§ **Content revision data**
★ ★ ★ ★ ★ ★ ★

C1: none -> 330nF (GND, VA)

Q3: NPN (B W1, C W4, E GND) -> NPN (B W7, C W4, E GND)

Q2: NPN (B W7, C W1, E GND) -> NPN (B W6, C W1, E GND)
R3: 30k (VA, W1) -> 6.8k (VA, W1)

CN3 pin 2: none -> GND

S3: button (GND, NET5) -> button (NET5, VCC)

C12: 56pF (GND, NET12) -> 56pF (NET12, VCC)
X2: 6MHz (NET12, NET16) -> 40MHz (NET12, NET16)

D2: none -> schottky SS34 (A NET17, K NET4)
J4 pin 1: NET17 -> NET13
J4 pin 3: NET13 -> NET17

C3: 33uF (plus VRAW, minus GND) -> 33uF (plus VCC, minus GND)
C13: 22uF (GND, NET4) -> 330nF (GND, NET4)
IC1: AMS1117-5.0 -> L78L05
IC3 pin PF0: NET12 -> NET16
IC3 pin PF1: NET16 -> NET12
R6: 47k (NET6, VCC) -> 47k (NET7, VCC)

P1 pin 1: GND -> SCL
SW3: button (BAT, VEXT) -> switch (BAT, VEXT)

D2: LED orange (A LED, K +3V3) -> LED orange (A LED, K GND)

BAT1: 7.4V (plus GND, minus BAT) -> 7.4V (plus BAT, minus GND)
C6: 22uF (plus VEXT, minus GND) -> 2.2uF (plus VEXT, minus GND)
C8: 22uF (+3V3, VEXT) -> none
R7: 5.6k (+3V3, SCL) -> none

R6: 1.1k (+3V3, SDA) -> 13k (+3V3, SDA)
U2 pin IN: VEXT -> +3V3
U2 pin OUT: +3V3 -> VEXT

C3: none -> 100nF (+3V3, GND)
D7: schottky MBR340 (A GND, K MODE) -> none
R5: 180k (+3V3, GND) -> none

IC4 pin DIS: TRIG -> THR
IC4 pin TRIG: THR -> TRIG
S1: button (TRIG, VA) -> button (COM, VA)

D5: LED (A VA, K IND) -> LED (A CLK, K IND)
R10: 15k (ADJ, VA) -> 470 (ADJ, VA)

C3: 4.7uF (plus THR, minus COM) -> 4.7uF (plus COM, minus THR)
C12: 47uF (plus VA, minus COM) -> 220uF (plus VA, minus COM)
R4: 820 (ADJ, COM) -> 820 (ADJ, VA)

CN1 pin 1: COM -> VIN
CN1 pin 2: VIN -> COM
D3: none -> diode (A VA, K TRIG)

★ ★ ★ ★ ★ ★ ★

Please provide an exact transcription of each line from the one holding "C12: 47uF (plus" through the final line of the data above.

§ **EXERCISE OUTPUT**
C12: 47uF (plus VA, minus COM) -> 220uF (plus VA, minus COM)
R4: 820 (ADJ, COM) -> 820 (ADJ, VA)

CN1 pin 1: COM -> VIN
CN1 pin 2: VIN -> COM
D3: none -> diode (A VA, K TRIG)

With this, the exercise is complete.